Top of RECORDS
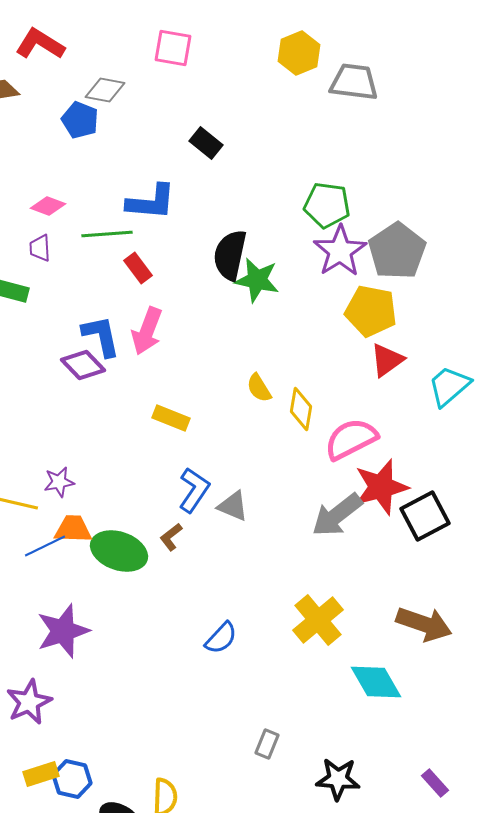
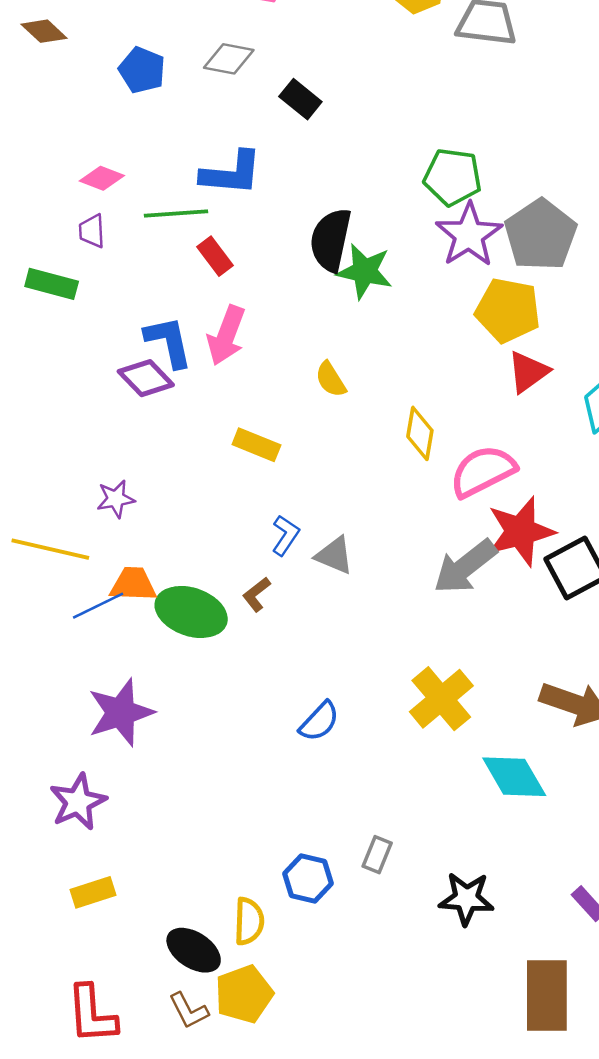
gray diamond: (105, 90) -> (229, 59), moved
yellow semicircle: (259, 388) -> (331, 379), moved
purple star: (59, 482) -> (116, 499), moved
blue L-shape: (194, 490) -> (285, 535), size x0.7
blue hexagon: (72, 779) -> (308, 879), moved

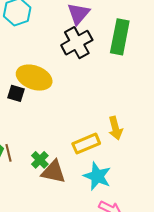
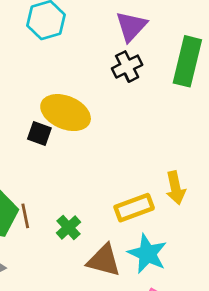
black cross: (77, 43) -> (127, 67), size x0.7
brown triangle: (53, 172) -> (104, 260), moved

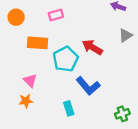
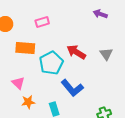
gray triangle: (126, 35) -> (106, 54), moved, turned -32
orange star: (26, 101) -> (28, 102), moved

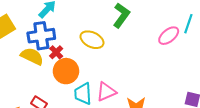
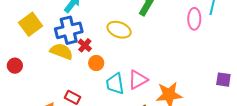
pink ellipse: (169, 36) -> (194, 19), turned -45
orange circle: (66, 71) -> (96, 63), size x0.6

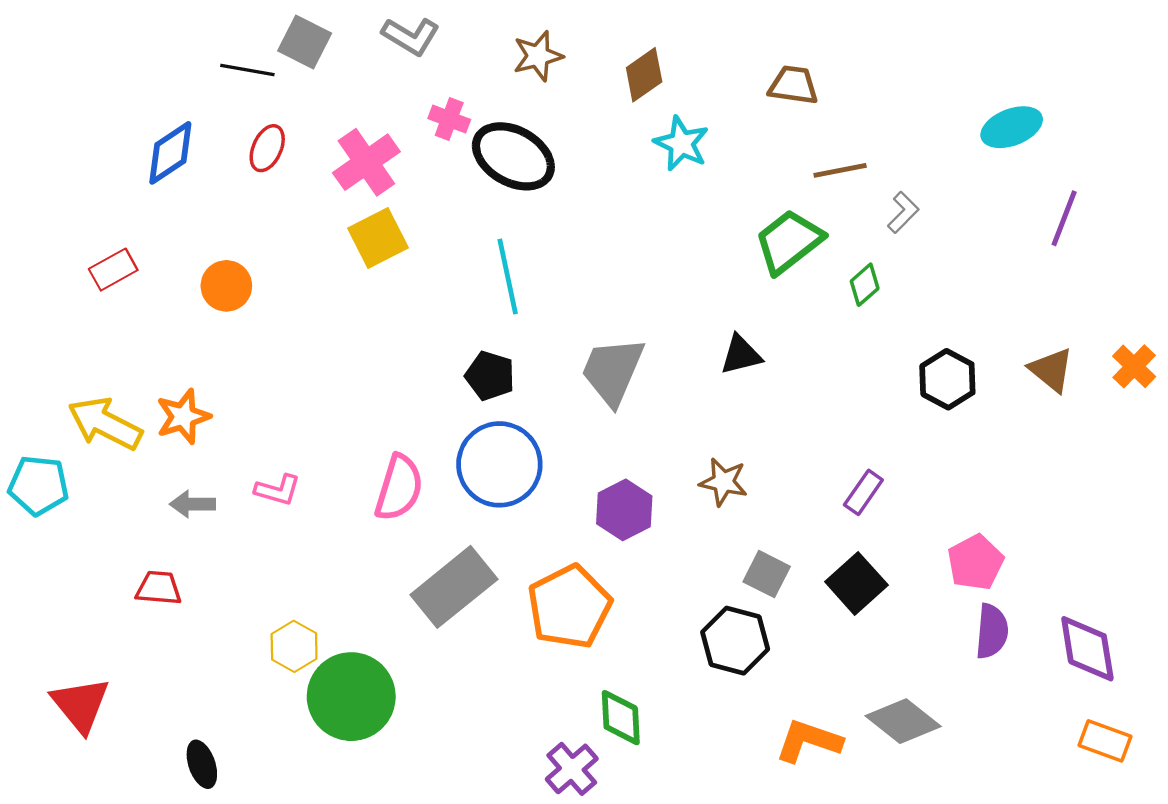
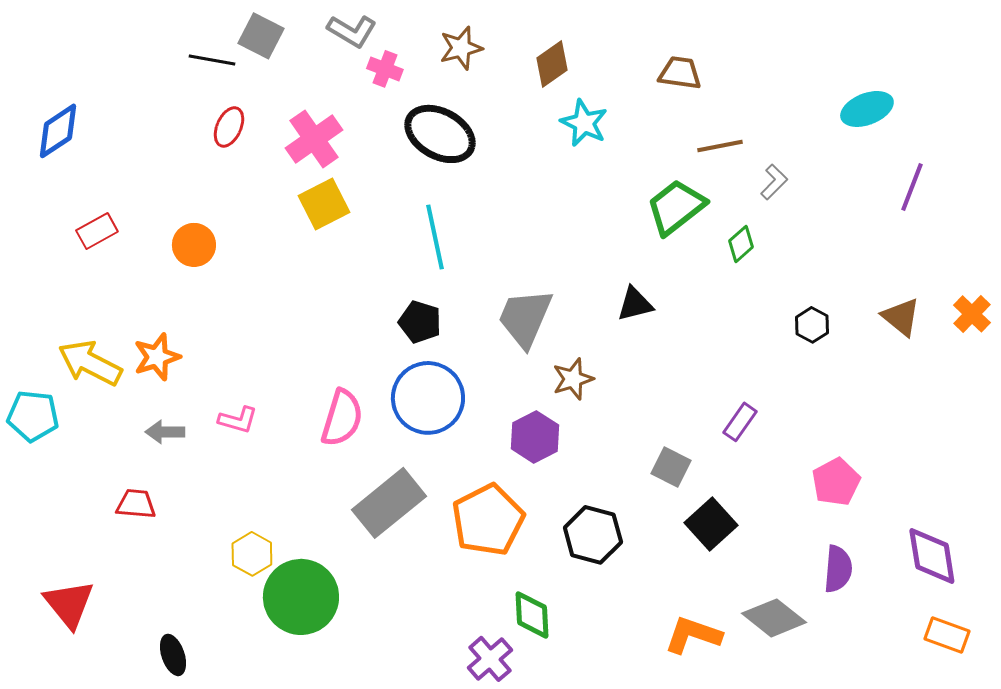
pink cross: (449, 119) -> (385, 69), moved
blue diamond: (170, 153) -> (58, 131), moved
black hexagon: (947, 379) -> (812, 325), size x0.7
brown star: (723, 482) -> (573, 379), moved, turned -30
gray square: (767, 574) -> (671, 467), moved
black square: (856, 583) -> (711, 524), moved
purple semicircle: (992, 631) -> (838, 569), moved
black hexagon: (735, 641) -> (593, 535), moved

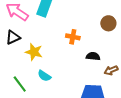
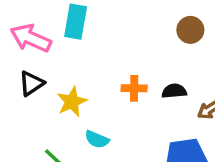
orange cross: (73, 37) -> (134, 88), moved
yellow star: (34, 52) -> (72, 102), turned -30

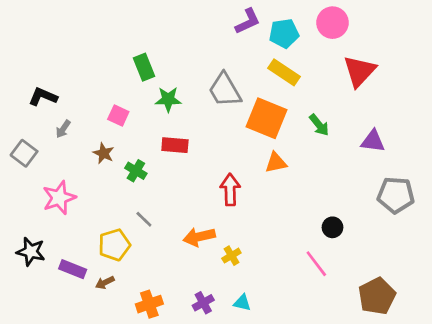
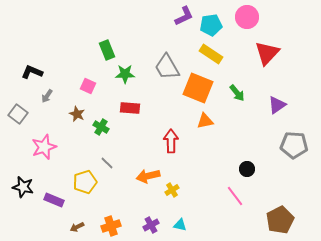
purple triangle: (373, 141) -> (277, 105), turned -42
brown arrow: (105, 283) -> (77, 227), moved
Bottom of RECORDS
TO DO. Only the lines from the line holding "black square: (856, 583) -> (711, 524), moved" through the last line above belong in the answer, repeated exactly; the pictures do not.

ANSWER SPACE.
black square: (856, 583) -> (711, 524), moved
purple semicircle: (992, 631) -> (838, 569), moved
black hexagon: (735, 641) -> (593, 535), moved

orange cross: (73, 37) -> (134, 88), moved
yellow star: (34, 52) -> (72, 102), turned -30

purple triangle: (373, 141) -> (277, 105), turned -42
brown arrow: (105, 283) -> (77, 227), moved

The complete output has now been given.